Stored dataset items
┏━━
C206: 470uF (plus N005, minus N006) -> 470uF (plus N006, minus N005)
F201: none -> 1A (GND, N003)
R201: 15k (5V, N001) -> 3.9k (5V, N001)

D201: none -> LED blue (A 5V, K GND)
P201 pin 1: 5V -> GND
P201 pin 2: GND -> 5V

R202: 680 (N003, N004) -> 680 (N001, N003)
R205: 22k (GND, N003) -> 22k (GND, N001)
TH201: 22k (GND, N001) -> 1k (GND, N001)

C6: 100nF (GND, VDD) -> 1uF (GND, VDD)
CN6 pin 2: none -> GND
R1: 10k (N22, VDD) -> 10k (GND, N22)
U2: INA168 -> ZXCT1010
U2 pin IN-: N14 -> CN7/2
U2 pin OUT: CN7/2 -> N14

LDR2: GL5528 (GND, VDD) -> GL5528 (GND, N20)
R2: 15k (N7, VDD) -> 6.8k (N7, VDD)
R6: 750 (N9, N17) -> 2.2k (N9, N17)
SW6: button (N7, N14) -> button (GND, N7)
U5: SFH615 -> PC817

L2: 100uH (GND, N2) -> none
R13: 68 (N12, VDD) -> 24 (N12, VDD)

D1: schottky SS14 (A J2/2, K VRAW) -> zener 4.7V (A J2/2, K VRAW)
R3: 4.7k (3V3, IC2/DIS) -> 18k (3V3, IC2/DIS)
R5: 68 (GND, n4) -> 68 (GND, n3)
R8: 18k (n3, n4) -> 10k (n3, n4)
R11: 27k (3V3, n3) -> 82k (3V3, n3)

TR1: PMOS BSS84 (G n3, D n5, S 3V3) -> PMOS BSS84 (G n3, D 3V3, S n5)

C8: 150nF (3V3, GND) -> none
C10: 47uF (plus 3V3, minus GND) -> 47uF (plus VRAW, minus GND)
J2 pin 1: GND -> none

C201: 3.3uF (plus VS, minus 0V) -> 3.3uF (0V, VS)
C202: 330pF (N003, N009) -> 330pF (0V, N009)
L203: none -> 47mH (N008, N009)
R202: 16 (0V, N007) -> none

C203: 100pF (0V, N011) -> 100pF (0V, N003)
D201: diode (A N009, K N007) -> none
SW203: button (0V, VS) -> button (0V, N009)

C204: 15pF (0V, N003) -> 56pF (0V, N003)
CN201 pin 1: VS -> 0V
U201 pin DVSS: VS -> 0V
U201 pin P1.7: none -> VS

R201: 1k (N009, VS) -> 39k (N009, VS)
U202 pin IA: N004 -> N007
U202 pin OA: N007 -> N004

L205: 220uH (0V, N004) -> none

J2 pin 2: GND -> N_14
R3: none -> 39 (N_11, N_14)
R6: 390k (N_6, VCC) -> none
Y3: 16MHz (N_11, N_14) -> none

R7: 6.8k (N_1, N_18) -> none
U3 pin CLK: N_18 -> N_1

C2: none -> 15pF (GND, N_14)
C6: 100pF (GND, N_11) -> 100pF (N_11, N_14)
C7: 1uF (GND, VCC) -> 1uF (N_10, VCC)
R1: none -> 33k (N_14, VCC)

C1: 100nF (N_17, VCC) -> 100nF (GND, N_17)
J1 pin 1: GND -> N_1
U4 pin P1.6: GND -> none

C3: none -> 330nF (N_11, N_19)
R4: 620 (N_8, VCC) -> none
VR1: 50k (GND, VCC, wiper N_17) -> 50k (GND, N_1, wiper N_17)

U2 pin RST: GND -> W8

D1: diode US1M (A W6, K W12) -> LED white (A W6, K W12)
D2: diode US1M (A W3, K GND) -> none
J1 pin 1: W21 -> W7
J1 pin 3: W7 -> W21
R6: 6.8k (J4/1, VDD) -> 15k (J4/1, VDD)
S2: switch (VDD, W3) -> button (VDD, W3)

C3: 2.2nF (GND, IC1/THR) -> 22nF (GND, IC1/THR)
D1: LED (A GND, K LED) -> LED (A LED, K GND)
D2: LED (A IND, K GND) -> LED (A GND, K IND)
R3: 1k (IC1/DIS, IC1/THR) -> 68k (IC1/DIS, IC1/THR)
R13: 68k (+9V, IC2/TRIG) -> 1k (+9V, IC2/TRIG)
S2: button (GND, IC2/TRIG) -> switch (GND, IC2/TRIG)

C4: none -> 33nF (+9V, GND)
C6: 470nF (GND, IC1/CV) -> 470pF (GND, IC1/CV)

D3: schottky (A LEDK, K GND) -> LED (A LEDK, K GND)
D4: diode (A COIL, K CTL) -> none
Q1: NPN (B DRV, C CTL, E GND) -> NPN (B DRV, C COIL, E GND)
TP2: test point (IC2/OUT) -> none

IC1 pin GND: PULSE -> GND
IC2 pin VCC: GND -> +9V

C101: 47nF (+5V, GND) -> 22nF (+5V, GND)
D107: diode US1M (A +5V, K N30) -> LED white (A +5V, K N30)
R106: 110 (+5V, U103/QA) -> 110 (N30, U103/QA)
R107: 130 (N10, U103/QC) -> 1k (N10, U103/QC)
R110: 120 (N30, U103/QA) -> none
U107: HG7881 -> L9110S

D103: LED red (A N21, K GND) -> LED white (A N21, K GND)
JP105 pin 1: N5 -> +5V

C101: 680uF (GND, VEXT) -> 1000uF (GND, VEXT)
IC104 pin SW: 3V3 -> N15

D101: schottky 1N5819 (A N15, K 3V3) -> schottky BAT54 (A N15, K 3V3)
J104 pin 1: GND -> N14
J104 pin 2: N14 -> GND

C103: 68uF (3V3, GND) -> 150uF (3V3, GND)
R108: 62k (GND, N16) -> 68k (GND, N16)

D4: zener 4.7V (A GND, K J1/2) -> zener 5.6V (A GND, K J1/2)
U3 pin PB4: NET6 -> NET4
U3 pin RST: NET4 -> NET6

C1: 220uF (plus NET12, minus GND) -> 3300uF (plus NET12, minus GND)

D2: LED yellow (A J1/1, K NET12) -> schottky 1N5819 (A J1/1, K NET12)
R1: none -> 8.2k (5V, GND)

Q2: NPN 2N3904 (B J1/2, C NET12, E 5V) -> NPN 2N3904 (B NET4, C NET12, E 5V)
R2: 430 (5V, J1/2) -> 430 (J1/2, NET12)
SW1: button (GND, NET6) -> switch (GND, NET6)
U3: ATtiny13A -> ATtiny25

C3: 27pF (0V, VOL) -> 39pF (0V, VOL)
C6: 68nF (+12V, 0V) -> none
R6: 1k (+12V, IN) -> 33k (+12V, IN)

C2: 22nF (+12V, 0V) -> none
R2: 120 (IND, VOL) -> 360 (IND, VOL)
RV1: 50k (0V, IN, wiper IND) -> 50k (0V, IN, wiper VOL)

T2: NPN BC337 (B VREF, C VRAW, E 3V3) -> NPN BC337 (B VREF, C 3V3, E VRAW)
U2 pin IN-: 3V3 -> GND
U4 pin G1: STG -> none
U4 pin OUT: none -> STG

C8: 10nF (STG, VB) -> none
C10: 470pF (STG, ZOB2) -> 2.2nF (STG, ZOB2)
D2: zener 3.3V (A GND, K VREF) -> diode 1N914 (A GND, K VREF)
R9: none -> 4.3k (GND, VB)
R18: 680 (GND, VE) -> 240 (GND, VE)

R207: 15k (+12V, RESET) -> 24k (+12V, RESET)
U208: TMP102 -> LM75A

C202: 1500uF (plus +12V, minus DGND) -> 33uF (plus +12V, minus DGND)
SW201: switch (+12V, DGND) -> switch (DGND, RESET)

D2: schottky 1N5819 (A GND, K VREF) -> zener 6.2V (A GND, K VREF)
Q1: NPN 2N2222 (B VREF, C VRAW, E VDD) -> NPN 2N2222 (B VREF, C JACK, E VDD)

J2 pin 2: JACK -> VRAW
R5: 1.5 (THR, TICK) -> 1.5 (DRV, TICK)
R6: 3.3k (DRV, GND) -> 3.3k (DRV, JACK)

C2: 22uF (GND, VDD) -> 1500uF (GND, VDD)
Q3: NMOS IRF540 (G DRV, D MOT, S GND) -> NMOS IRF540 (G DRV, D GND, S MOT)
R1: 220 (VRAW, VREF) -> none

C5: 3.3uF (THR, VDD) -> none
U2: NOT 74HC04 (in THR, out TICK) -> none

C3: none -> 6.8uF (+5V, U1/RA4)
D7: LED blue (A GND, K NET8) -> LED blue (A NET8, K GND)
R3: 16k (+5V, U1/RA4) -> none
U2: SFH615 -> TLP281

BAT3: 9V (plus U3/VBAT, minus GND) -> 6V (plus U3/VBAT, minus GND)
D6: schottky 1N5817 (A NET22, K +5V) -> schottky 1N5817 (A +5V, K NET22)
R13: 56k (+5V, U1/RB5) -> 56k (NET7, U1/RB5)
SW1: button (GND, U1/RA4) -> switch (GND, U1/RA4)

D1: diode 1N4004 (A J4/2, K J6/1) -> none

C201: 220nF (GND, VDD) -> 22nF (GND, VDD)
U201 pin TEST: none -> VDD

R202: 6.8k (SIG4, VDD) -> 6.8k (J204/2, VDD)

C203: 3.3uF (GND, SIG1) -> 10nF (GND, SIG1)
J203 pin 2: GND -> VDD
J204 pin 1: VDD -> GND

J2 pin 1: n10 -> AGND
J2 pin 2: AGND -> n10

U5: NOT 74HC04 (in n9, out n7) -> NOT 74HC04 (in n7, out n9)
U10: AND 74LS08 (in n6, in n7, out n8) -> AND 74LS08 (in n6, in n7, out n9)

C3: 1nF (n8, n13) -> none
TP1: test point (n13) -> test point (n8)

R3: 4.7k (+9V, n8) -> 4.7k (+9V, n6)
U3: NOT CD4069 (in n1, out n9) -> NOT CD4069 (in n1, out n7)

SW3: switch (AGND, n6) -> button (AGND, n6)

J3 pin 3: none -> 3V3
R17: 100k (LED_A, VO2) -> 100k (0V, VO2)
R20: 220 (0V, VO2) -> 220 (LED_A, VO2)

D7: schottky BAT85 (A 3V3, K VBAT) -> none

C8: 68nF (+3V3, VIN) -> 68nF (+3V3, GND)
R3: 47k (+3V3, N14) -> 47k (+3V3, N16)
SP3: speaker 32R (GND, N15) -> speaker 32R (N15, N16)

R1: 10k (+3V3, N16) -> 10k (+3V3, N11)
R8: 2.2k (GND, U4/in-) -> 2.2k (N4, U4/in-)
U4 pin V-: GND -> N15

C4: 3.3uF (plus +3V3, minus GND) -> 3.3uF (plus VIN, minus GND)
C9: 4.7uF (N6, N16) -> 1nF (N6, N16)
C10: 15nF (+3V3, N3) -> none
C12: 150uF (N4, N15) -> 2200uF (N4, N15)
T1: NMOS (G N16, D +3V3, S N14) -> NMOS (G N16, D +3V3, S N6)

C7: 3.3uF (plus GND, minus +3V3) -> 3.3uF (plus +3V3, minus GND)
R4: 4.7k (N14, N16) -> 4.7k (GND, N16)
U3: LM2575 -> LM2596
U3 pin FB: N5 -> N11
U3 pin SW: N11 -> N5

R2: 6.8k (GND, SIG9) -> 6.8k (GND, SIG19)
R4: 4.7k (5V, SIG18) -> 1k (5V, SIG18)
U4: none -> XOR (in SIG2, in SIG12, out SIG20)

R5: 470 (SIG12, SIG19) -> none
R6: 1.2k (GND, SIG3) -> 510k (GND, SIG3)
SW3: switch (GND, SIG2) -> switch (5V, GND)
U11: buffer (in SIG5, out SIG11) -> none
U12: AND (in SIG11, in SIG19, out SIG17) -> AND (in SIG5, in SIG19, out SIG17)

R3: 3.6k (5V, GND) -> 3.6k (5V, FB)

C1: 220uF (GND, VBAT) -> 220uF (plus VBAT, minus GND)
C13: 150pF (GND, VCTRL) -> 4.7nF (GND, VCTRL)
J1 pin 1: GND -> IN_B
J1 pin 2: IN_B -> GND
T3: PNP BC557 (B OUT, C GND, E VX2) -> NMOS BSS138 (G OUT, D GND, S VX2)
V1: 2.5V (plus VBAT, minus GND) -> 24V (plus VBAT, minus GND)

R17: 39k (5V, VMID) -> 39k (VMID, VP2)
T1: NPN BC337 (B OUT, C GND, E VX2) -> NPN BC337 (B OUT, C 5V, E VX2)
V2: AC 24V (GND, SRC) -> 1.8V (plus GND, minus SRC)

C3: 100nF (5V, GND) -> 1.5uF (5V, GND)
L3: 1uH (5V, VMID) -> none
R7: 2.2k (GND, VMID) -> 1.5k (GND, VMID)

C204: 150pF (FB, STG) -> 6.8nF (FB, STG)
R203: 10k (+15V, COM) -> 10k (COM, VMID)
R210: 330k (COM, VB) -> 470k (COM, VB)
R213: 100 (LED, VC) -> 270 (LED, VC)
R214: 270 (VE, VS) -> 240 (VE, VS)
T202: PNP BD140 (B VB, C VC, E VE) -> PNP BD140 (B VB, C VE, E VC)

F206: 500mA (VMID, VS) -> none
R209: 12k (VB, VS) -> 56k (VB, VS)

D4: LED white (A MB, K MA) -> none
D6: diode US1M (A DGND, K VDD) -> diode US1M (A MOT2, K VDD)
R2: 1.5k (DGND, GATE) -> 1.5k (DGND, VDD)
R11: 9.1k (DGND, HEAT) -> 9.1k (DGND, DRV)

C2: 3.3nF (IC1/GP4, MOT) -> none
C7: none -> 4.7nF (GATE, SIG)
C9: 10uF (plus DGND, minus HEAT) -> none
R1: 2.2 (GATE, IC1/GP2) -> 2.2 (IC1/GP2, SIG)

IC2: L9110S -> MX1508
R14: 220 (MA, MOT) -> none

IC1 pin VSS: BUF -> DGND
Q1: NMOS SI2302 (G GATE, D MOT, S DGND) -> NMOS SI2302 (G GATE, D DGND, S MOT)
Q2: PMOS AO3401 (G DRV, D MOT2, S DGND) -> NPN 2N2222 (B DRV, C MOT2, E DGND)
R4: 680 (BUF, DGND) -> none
┗━━
[What you have to do]
Starting with the first line of the records above, give back each line exactly until the line with "D1: diode US1M" has been given as well.

[Answer to the exercise]
C206: 470uF (plus N005, minus N006) -> 470uF (plus N006, minus N005)
F201: none -> 1A (GND, N003)
R201: 15k (5V, N001) -> 3.9k (5V, N001)

D201: none -> LED blue (A 5V, K GND)
P201 pin 1: 5V -> GND
P201 pin 2: GND -> 5V

R202: 680 (N003, N004) -> 680 (N001, N003)
R205: 22k (GND, N003) -> 22k (GND, N001)
TH201: 22k (GND, N001) -> 1k (GND, N001)

C6: 100nF (GND, VDD) -> 1uF (GND, VDD)
CN6 pin 2: none -> GND
R1: 10k (N22, VDD) -> 10k (GND, N22)
U2: INA168 -> ZXCT1010
U2 pin IN-: N14 -> CN7/2
U2 pin OUT: CN7/2 -> N14

LDR2: GL5528 (GND, VDD) -> GL5528 (GND, N20)
R2: 15k (N7, VDD) -> 6.8k (N7, VDD)
R6: 750 (N9, N17) -> 2.2k (N9, N17)
SW6: button (N7, N14) -> button (GND, N7)
U5: SFH615 -> PC817

L2: 100uH (GND, N2) -> none
R13: 68 (N12, VDD) -> 24 (N12, VDD)

D1: schottky SS14 (A J2/2, K VRAW) -> zener 4.7V (A J2/2, K VRAW)
R3: 4.7k (3V3, IC2/DIS) -> 18k (3V3, IC2/DIS)
R5: 68 (GND, n4) -> 68 (GND, n3)
R8: 18k (n3, n4) -> 10k (n3, n4)
R11: 27k (3V3, n3) -> 82k (3V3, n3)

TR1: PMOS BSS84 (G n3, D n5, S 3V3) -> PMOS BSS84 (G n3, D 3V3, S n5)

C8: 150nF (3V3, GND) -> none
C10: 47uF (plus 3V3, minus GND) -> 47uF (plus VRAW, minus GND)
J2 pin 1: GND -> none

C201: 3.3uF (plus VS, minus 0V) -> 3.3uF (0V, VS)
C202: 330pF (N003, N009) -> 330pF (0V, N009)
L203: none -> 47mH (N008, N009)
R202: 16 (0V, N007) -> none

C203: 100pF (0V, N011) -> 100pF (0V, N003)
D201: diode (A N009, K N007) -> none
SW203: button (0V, VS) -> button (0V, N009)

C204: 15pF (0V, N003) -> 56pF (0V, N003)
CN201 pin 1: VS -> 0V
U201 pin DVSS: VS -> 0V
U201 pin P1.7: none -> VS

R201: 1k (N009, VS) -> 39k (N009, VS)
U202 pin IA: N004 -> N007
U202 pin OA: N007 -> N004

L205: 220uH (0V, N004) -> none

J2 pin 2: GND -> N_14
R3: none -> 39 (N_11, N_14)
R6: 390k (N_6, VCC) -> none
Y3: 16MHz (N_11, N_14) -> none

R7: 6.8k (N_1, N_18) -> none
U3 pin CLK: N_18 -> N_1

C2: none -> 15pF (GND, N_14)
C6: 100pF (GND, N_11) -> 100pF (N_11, N_14)
C7: 1uF (GND, VCC) -> 1uF (N_10, VCC)
R1: none -> 33k (N_14, VCC)

C1: 100nF (N_17, VCC) -> 100nF (GND, N_17)
J1 pin 1: GND -> N_1
U4 pin P1.6: GND -> none

C3: none -> 330nF (N_11, N_19)
R4: 620 (N_8, VCC) -> none
VR1: 50k (GND, VCC, wiper N_17) -> 50k (GND, N_1, wiper N_17)

U2 pin RST: GND -> W8

D1: diode US1M (A W6, K W12) -> LED white (A W6, K W12)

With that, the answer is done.